• _Exercise input_

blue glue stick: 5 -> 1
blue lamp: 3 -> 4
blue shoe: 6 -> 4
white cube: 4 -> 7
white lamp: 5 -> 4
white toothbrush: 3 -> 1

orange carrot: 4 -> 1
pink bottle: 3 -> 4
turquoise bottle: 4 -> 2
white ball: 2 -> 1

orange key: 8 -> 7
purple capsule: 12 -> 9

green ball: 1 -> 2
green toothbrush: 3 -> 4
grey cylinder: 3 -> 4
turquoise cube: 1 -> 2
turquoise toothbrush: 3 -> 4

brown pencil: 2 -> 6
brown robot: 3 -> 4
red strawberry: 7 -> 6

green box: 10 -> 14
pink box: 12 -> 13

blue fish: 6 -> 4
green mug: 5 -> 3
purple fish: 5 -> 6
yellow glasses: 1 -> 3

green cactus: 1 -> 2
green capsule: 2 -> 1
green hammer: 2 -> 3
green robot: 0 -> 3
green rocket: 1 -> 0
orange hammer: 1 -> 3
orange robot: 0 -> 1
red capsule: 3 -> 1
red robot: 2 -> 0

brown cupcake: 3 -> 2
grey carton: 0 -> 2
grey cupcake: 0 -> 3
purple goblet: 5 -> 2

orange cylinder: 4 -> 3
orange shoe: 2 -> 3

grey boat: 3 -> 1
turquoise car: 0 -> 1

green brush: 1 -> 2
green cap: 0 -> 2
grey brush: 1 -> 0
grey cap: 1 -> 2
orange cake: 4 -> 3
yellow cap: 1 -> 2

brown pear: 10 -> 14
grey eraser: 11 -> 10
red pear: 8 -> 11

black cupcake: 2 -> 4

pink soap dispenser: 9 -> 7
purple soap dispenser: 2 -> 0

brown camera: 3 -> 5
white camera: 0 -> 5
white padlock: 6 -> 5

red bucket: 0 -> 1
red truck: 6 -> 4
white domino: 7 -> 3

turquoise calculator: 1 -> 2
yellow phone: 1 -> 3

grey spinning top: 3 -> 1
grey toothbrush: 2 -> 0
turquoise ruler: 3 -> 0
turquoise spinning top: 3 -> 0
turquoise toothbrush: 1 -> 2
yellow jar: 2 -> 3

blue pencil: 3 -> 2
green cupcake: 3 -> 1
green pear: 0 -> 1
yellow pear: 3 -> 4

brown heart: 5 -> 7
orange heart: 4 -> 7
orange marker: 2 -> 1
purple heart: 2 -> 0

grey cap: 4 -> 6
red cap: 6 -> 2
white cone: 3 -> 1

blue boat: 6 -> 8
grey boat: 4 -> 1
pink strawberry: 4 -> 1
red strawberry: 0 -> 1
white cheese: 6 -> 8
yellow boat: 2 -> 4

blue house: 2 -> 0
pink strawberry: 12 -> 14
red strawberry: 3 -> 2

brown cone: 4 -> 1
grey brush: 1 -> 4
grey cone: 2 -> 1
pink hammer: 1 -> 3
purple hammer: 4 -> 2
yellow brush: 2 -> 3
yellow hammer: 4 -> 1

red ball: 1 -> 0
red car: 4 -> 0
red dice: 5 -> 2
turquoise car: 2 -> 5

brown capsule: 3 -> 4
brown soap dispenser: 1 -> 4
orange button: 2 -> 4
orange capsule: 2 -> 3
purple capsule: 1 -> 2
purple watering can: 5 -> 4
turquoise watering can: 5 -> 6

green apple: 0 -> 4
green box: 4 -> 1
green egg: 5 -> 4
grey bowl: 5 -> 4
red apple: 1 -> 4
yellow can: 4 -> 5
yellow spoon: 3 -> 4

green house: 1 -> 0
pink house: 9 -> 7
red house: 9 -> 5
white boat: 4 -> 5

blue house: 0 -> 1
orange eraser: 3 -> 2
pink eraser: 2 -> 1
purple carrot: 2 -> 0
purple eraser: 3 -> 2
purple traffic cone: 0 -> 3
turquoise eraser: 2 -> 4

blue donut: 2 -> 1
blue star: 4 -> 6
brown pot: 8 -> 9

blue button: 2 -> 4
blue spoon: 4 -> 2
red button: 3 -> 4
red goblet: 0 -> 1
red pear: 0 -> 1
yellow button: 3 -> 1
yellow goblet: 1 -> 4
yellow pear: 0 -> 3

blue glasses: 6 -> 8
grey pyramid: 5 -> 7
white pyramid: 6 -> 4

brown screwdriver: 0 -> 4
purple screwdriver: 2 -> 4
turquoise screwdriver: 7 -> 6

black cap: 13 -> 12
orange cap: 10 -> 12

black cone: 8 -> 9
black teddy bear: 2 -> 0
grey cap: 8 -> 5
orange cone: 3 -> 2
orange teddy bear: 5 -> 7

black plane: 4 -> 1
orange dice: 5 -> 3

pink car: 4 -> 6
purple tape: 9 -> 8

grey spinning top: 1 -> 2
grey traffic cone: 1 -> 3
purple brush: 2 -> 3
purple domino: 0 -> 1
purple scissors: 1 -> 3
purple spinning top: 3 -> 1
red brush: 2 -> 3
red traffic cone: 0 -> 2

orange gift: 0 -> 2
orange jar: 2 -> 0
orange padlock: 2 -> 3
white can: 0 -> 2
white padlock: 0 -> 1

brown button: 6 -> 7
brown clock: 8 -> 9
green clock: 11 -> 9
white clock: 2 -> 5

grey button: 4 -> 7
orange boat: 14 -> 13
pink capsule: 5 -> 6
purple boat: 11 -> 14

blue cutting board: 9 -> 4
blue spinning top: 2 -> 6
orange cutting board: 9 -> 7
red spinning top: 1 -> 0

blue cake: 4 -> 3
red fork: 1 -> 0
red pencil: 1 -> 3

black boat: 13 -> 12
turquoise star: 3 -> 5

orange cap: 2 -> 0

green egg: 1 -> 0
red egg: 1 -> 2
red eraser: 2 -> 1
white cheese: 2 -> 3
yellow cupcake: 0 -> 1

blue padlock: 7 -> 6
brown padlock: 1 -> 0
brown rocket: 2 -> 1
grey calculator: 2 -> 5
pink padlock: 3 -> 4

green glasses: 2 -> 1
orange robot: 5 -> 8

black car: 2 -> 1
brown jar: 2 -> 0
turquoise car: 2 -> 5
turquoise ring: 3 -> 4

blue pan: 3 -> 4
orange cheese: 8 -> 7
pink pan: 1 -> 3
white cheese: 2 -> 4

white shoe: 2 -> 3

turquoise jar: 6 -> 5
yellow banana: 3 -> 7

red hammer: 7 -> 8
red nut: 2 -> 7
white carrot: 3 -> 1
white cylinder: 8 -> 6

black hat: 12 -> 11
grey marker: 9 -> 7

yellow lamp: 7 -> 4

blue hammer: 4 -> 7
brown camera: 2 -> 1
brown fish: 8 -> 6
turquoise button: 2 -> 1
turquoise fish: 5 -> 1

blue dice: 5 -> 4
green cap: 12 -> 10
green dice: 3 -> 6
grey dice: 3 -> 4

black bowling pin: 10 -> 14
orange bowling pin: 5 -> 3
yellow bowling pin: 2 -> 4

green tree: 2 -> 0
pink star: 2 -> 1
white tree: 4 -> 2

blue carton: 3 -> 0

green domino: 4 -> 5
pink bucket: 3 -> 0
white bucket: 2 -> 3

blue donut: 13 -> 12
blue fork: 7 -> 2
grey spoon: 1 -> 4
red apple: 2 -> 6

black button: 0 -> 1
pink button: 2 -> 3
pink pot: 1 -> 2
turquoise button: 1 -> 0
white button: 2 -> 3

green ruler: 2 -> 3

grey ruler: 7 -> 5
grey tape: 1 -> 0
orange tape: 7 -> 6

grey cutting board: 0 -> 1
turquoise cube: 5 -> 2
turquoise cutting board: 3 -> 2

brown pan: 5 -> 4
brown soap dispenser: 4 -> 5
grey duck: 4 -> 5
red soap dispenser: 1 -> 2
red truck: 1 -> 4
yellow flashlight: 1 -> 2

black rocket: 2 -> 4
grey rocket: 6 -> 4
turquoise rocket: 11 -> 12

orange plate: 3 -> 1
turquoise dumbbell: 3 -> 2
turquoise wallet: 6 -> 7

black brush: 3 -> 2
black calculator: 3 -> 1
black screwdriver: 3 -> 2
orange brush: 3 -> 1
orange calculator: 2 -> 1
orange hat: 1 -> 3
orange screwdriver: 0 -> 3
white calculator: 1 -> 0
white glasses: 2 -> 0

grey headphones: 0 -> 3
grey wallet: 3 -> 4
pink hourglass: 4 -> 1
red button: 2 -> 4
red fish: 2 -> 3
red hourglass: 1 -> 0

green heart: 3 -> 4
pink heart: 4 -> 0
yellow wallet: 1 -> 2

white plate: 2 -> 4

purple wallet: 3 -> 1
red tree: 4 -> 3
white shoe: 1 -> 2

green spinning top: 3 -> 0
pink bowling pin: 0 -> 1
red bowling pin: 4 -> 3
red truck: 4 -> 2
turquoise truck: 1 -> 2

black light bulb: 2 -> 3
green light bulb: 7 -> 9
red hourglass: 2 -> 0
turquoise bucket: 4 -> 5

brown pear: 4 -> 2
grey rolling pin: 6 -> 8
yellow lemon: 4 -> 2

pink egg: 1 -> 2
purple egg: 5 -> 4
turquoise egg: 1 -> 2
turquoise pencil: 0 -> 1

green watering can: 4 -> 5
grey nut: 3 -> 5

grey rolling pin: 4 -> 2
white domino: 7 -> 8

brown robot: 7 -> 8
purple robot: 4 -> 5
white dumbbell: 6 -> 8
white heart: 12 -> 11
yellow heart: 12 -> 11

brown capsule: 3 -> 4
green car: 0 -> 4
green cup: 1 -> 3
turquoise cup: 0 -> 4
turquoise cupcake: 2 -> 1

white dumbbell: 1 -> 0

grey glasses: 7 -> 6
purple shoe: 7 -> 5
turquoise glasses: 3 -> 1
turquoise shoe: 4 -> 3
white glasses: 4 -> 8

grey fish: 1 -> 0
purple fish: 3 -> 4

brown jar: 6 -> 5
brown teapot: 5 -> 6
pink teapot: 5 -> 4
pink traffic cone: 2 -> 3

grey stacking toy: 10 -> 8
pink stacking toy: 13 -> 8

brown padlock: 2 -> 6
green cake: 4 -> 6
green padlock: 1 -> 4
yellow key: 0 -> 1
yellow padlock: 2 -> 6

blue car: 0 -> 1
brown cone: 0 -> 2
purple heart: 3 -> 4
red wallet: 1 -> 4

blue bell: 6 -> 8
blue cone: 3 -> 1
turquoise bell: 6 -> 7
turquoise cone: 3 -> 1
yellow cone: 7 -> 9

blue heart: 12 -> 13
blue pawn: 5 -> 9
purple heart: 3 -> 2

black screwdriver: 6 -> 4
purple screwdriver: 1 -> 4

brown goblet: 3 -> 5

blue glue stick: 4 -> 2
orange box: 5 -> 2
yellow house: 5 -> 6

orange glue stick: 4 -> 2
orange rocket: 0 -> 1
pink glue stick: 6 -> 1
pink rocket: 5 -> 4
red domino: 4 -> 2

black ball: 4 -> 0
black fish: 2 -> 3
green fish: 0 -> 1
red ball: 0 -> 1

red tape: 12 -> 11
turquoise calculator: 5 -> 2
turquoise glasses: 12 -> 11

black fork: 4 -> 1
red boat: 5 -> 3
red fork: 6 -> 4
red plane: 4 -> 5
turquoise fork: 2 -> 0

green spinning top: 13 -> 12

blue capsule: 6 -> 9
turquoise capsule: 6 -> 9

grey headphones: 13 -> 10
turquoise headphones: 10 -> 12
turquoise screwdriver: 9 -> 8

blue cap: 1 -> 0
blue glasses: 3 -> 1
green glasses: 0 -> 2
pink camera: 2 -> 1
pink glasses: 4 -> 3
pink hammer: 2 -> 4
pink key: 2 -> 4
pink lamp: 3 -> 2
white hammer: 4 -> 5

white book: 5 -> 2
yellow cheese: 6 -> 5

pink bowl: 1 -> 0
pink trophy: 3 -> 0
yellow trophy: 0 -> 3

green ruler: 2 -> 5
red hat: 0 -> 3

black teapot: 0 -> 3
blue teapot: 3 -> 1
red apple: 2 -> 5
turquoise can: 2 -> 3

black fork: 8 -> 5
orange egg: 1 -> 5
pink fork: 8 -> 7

• _Work order_
Read through the entries above, and wherever a line holds the string "wallet", copy it.

• _Task result_
turquoise wallet: 6 -> 7
grey wallet: 3 -> 4
yellow wallet: 1 -> 2
purple wallet: 3 -> 1
red wallet: 1 -> 4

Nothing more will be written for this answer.